:: Data entries ::
— BEGIN —

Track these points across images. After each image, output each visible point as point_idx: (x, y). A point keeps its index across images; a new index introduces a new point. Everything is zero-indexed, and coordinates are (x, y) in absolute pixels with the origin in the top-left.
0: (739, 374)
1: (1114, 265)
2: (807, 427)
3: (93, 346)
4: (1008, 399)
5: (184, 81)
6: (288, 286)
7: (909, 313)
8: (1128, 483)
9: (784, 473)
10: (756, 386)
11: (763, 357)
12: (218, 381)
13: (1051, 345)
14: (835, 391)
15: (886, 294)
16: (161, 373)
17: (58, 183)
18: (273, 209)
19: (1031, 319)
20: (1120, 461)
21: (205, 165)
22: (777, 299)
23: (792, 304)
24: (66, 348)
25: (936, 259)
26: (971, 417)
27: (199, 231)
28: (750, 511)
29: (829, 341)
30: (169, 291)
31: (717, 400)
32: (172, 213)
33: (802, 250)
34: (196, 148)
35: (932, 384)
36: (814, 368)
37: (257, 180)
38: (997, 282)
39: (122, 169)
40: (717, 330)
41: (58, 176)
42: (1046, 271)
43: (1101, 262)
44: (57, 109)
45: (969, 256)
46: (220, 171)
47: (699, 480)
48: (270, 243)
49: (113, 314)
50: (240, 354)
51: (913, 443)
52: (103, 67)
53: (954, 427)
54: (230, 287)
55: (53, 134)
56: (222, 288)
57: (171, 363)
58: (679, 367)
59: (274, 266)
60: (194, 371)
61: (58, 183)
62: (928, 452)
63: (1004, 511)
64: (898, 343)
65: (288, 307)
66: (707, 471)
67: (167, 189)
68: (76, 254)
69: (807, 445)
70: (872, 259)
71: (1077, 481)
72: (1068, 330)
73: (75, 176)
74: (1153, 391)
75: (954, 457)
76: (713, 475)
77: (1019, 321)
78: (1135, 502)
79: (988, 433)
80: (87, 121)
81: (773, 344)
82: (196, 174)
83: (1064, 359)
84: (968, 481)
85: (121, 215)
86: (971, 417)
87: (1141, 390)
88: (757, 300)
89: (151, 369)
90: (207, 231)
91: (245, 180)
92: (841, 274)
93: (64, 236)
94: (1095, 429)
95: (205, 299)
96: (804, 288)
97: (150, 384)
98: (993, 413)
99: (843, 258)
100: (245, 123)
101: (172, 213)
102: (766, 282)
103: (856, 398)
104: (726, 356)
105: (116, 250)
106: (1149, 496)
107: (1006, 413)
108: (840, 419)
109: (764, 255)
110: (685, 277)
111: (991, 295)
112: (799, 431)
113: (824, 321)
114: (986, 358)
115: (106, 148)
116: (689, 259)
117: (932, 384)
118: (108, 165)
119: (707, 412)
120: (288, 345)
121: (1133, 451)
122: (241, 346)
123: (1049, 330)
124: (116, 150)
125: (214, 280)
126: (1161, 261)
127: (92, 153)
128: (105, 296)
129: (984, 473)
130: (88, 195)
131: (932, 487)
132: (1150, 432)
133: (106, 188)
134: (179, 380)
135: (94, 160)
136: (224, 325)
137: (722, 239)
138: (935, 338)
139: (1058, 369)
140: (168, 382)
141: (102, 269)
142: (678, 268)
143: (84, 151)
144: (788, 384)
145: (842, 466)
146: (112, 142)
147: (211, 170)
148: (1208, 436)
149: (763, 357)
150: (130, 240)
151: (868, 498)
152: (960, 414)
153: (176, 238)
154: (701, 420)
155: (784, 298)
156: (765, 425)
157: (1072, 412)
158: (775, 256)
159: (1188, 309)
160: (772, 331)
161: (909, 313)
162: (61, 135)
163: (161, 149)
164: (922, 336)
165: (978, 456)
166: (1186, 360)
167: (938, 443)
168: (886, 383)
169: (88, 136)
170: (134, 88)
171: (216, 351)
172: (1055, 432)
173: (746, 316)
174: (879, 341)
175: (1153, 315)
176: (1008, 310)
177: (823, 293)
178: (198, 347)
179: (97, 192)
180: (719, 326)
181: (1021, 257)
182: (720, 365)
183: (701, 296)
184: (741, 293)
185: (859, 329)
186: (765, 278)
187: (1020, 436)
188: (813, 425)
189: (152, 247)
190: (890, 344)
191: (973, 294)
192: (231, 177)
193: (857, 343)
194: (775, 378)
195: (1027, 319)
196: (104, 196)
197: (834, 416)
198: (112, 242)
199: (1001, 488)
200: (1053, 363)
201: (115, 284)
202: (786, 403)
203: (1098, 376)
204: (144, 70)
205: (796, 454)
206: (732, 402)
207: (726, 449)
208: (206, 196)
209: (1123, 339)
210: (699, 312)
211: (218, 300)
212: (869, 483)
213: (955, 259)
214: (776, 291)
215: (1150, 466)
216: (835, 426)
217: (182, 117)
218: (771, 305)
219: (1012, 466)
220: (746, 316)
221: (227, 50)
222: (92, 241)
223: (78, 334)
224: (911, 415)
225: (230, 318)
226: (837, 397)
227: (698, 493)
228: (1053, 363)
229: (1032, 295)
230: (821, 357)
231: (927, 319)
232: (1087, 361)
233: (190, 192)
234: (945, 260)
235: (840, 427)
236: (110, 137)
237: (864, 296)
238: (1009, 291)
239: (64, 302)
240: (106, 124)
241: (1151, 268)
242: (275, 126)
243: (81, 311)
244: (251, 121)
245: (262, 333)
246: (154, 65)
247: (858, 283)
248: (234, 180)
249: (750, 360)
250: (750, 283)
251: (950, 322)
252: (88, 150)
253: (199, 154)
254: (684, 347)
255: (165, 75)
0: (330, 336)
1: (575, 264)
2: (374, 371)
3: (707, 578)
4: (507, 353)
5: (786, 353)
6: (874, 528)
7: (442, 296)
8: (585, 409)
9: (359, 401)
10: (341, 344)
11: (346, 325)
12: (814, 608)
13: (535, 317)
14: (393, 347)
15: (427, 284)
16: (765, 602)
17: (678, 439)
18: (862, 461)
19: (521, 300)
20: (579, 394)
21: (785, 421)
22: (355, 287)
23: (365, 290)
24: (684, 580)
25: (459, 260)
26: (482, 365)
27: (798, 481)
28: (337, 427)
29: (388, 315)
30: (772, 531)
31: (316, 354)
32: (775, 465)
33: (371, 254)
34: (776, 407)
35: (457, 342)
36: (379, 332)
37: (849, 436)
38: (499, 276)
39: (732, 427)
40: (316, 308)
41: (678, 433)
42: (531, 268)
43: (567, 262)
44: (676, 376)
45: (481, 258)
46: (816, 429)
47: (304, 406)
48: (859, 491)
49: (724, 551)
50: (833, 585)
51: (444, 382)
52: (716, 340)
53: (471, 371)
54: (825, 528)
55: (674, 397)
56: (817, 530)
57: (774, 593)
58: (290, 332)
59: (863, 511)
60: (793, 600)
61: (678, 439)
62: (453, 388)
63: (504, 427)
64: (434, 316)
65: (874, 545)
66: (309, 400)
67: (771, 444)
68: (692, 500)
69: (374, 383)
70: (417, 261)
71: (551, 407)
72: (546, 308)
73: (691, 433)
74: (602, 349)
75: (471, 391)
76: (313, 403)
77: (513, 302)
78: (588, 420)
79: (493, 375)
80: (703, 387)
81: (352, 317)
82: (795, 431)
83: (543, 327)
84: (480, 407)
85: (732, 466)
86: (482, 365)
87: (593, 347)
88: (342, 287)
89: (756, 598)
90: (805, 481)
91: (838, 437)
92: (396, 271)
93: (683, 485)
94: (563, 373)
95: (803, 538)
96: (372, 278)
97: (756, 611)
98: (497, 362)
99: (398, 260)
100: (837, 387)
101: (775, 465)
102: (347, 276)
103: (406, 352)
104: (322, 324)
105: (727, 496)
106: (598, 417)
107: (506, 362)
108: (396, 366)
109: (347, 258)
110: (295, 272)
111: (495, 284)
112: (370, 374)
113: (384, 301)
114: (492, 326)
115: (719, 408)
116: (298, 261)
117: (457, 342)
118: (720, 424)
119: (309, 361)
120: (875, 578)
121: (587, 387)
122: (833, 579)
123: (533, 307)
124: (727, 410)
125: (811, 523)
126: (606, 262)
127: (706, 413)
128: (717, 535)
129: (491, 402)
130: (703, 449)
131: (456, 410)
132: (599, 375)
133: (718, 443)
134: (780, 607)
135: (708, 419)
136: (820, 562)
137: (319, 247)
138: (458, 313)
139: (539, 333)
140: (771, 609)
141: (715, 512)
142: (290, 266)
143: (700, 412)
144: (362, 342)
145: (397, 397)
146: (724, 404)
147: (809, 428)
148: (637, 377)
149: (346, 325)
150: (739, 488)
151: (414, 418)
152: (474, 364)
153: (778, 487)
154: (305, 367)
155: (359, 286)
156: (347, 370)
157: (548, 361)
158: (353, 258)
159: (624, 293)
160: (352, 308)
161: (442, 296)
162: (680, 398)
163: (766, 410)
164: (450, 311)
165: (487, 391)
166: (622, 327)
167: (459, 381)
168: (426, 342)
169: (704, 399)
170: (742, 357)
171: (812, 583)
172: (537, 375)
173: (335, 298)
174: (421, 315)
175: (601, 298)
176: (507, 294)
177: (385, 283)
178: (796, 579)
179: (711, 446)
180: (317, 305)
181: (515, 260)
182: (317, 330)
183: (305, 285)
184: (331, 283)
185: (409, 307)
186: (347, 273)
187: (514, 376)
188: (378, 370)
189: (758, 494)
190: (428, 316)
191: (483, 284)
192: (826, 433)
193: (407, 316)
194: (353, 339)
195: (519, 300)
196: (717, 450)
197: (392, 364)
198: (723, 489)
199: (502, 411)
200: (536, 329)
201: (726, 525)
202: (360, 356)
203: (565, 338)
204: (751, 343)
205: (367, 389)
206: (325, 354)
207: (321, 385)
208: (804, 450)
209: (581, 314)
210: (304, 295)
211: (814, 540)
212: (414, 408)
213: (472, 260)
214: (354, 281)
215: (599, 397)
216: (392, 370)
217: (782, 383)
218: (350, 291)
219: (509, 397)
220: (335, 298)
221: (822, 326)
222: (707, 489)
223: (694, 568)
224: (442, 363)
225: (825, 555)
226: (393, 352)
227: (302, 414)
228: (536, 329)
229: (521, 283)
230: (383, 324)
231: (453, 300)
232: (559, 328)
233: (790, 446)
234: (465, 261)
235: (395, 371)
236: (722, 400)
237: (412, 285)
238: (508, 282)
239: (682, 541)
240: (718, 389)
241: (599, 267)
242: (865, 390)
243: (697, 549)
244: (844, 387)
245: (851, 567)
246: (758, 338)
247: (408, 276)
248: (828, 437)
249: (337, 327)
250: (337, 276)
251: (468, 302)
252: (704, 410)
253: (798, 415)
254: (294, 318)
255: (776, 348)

— END —

Copy each line from the items above that contains the word "visible".

:: ANSWER IN FULL ::
Track these points across images. After each image, output each visible point as point_idx: (x, y). A point keeps its index across images; a new index introduces a new point. Everything is zero-indexed, and coordinates are (x, y) in absolute pixels with the origin in the top-left.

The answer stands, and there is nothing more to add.